### Exercise task
Reproduce the listing below word for word, beginning with its first line and continuing through the line with "Jakarta: 3:15 -> 2:19".

### Material shown
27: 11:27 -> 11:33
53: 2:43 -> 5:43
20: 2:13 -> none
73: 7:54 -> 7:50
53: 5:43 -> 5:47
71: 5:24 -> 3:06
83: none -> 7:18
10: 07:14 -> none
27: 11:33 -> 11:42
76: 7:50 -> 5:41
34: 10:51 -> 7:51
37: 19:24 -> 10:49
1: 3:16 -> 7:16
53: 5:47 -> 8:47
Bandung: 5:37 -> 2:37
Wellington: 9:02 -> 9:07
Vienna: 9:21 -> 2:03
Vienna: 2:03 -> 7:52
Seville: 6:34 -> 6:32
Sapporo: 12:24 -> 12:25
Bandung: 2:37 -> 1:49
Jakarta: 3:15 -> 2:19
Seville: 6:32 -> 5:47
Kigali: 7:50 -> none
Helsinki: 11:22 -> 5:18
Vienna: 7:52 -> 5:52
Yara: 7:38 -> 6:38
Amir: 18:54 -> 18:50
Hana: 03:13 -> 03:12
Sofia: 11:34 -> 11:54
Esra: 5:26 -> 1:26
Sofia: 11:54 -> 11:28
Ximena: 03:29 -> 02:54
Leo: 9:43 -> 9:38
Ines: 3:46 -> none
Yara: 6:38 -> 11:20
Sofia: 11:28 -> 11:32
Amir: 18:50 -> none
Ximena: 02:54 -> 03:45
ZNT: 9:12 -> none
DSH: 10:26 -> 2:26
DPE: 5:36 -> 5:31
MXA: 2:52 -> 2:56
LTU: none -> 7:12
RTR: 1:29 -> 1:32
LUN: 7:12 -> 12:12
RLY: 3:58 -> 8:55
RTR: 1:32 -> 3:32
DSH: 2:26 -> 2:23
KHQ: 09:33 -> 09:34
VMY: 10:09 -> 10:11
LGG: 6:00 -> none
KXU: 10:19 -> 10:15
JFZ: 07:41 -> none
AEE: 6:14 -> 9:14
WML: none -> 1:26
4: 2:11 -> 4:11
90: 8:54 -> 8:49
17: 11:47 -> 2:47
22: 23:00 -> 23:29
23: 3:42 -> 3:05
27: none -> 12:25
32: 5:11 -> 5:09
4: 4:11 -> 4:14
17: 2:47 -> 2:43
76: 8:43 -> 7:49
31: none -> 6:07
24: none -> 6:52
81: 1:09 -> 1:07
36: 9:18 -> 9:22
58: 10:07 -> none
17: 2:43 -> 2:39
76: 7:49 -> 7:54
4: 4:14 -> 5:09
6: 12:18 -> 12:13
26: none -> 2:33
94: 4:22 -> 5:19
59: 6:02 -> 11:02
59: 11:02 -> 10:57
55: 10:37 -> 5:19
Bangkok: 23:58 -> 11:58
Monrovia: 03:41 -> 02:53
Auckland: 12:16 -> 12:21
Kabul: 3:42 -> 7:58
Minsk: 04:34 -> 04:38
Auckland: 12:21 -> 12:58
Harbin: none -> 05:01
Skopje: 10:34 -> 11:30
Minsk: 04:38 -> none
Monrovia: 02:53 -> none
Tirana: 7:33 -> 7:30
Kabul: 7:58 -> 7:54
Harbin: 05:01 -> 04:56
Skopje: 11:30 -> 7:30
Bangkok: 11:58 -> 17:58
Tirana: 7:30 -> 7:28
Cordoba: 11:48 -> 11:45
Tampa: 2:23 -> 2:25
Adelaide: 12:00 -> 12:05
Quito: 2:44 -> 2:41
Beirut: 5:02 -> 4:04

### Solution below
27: 11:27 -> 11:33
53: 2:43 -> 5:43
20: 2:13 -> none
73: 7:54 -> 7:50
53: 5:43 -> 5:47
71: 5:24 -> 3:06
83: none -> 7:18
10: 07:14 -> none
27: 11:33 -> 11:42
76: 7:50 -> 5:41
34: 10:51 -> 7:51
37: 19:24 -> 10:49
1: 3:16 -> 7:16
53: 5:47 -> 8:47
Bandung: 5:37 -> 2:37
Wellington: 9:02 -> 9:07
Vienna: 9:21 -> 2:03
Vienna: 2:03 -> 7:52
Seville: 6:34 -> 6:32
Sapporo: 12:24 -> 12:25
Bandung: 2:37 -> 1:49
Jakarta: 3:15 -> 2:19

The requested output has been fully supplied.